··· Available data ···

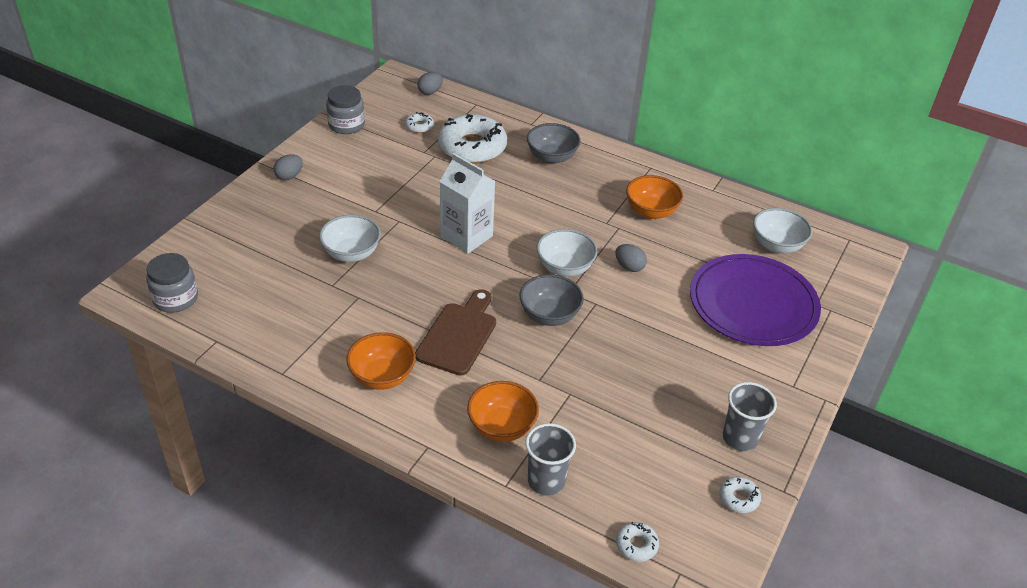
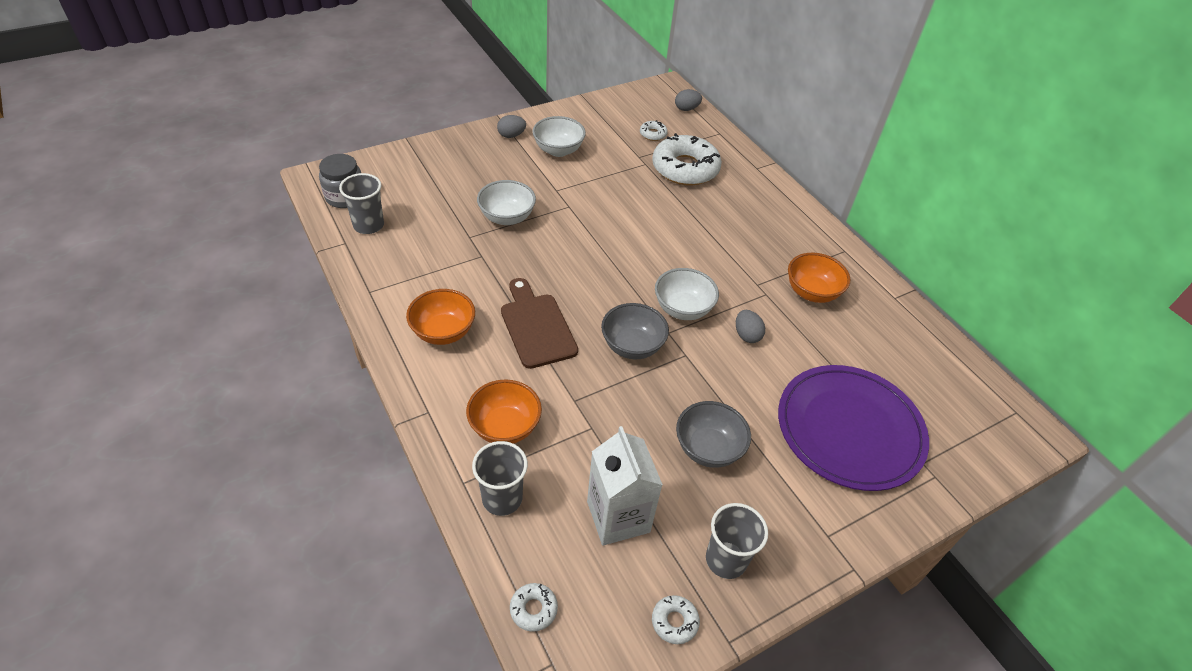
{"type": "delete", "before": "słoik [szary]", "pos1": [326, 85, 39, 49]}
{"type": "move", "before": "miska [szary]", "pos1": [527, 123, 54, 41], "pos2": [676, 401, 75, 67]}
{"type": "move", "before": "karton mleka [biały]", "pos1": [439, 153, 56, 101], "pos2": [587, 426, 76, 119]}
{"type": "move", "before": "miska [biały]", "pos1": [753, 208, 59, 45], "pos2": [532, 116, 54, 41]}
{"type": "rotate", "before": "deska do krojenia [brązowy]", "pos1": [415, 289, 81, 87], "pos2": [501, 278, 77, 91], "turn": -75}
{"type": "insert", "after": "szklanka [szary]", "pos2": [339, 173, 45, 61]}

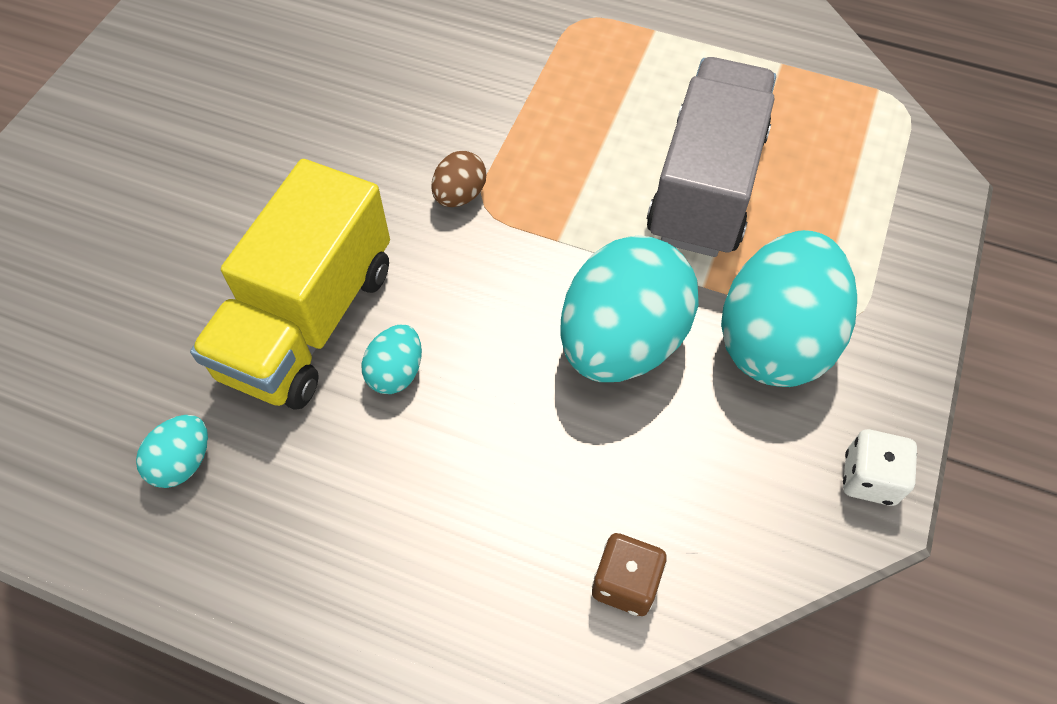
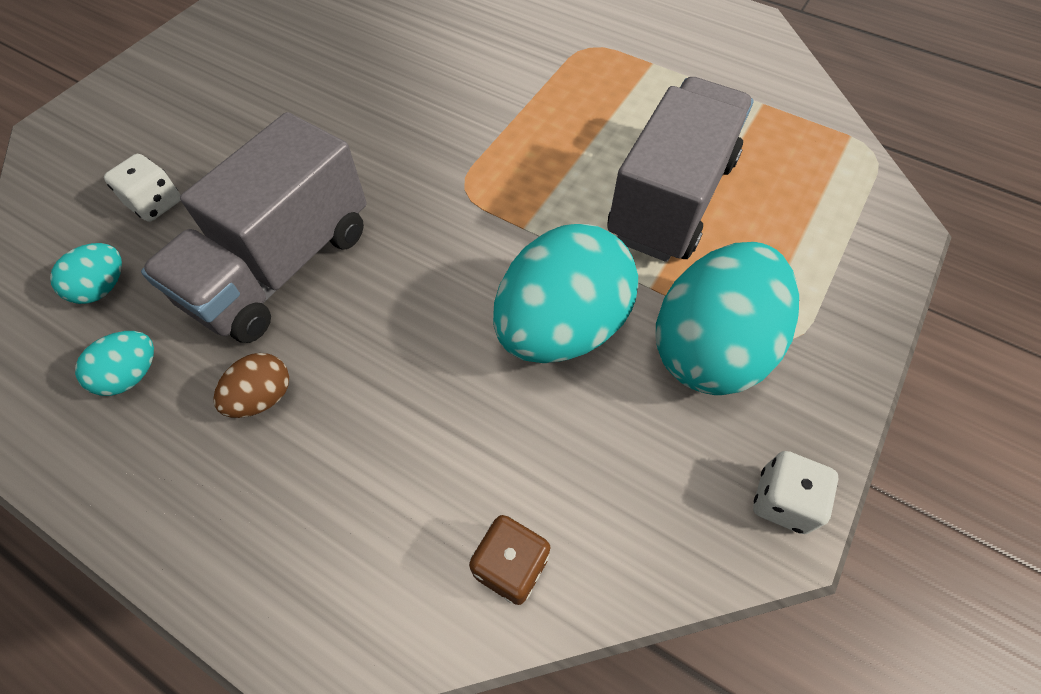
{"type": "move", "before": "jajko [brązowy]", "pos1": [431, 151, 55, 56], "pos2": [213, 353, 76, 65]}
{"type": "recolor", "before": "ciężarówka [żółty]", "after": "ciężarówka [szary]", "pos1": [190, 159, 200, 250], "pos2": [141, 112, 226, 231]}
{"type": "move", "before": "jajko [turkusowy]", "pos1": [362, 325, 60, 69], "pos2": [50, 243, 72, 61]}
{"type": "insert", "after": "kostka do gry [biały]", "pos2": [104, 154, 77, 68]}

···

* **Aim of the task**
Search the records for the string "miska", and copy every line that holds it.

* **Solution to this task**
{"type": "move", "before": "miska [szary]", "pos1": [527, 123, 54, 41], "pos2": [676, 401, 75, 67]}
{"type": "move", "before": "miska [biały]", "pos1": [753, 208, 59, 45], "pos2": [532, 116, 54, 41]}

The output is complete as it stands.